* _Work instruction_:
"blue brick G3:H3" appears in one line of the listing below; retype that line and every later line exactly, stopping at the end, and nothing else.

* _Supplied material_:
⁂
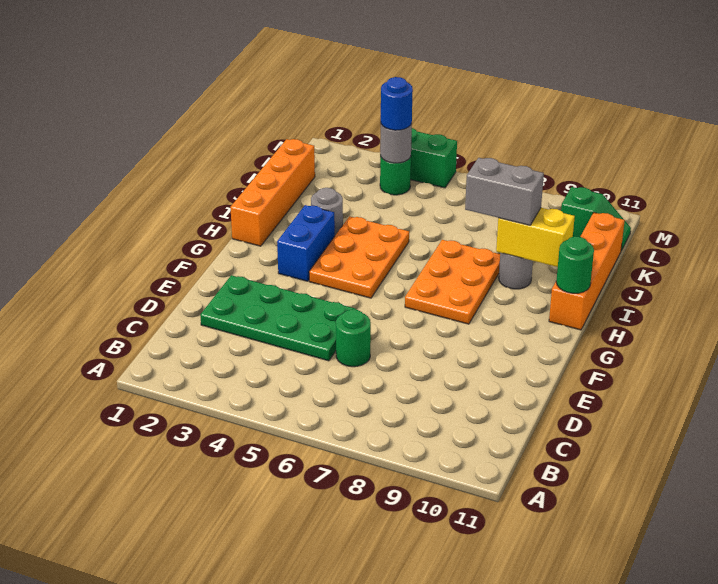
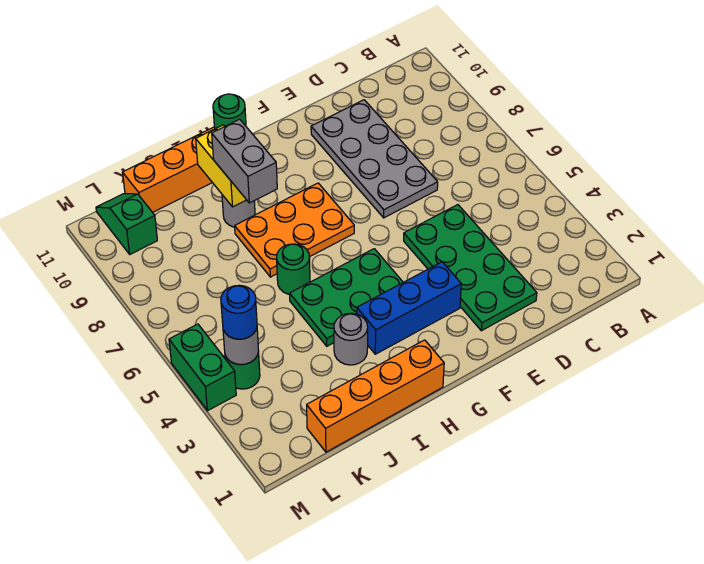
green round brick D6 level 1 -> green round brick I6 level 1
none -> grey plate D7:E10 level 1
blue brick G3:H3 level 1 -> blue brick F3:H3 level 1
orange plate G4:I5 level 1 -> green plate G4:I5 level 1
⁂
* _Solution to this problem_:
blue brick G3:H3 level 1 -> blue brick F3:H3 level 1
orange plate G4:I5 level 1 -> green plate G4:I5 level 1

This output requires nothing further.